Revision comparison data:

___

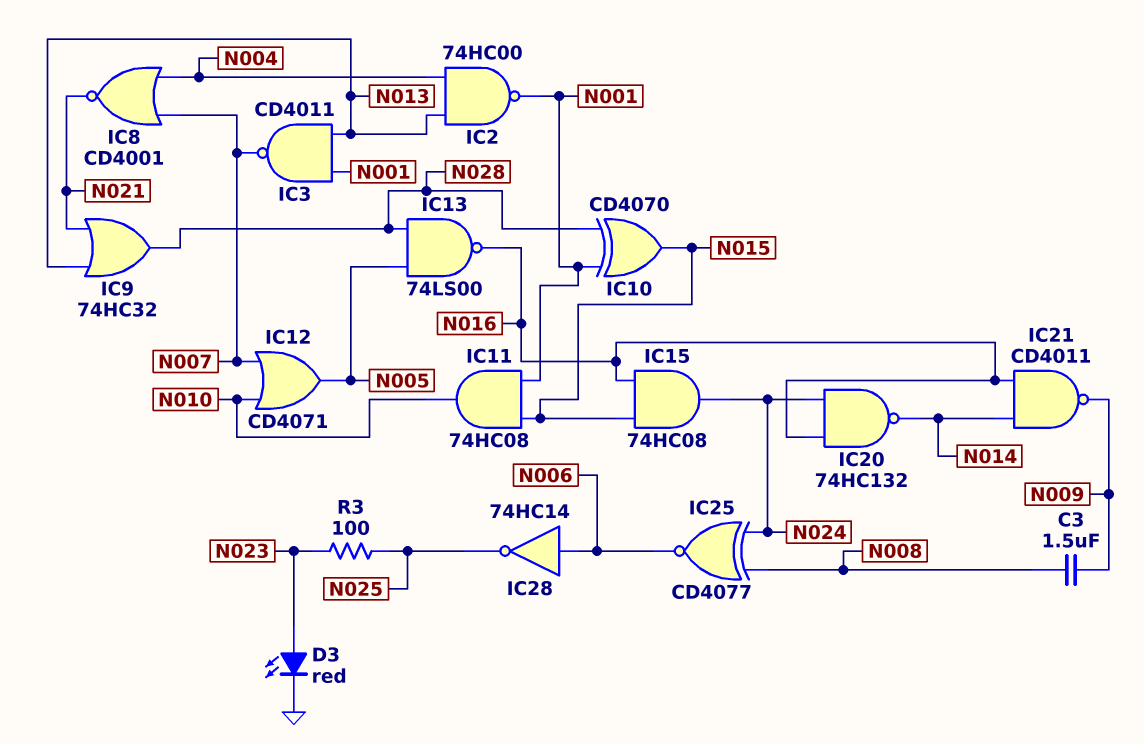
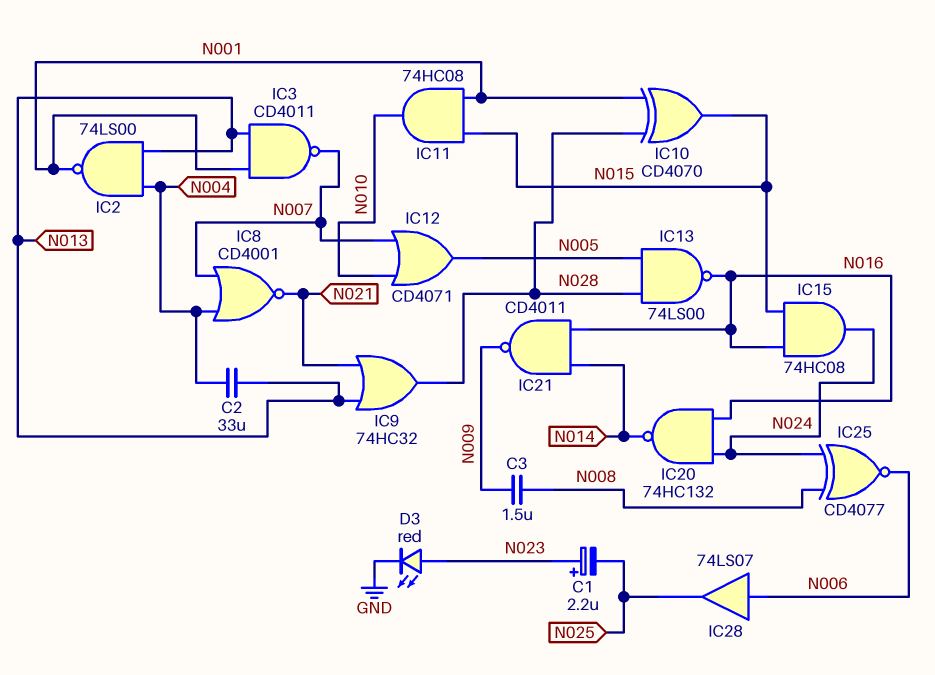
C1: none -> 2.2uF (plus N023, minus N025)
C2: none -> 33uF (N004, N013)
IC2: NAND 74HC00 (in N004, in N013, out N001) -> NAND 74LS00 (in N004, in N013, out N001)
IC28: NOT 74HC14 (in N006, out N025) -> buffer 74LS07 (in N006, out N025)
R3: 100 (N023, N025) -> none

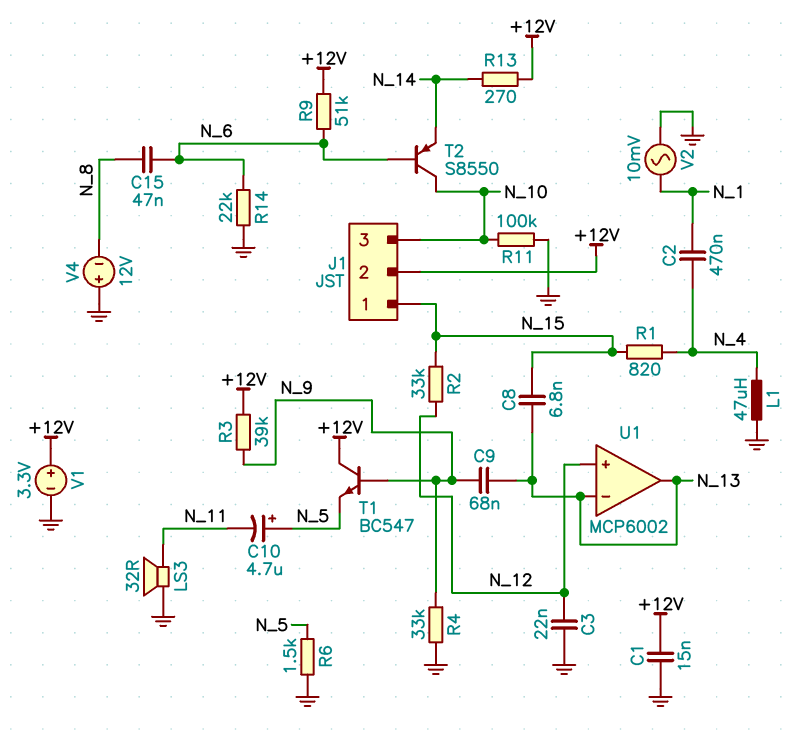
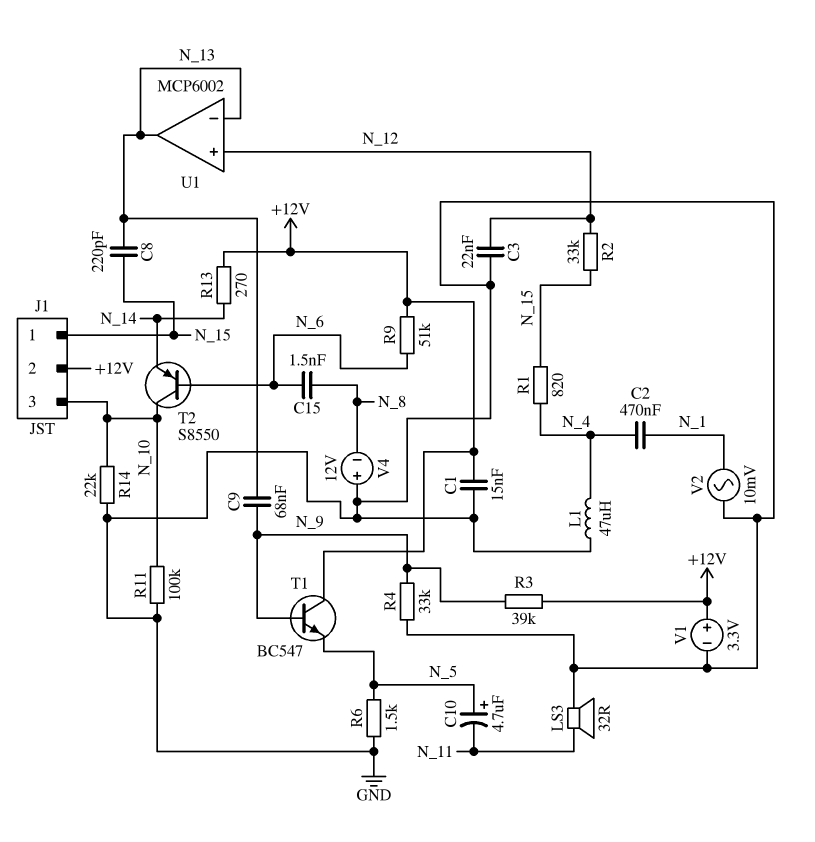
C8: 6.8nF (N_13, N_15) -> 220pF (N_13, N_15)
C15: 47nF (N_6, N_8) -> 1.5nF (N_6, N_8)
R14: 22k (GND, N_6) -> 22k (GND, N_10)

___

**Exercise prompt**
Filter the lines above so that only those with the string "none" remain, then copy them.

**Answer box**
C1: none -> 2.2uF (plus N023, minus N025)
C2: none -> 33uF (N004, N013)
R3: 100 (N023, N025) -> none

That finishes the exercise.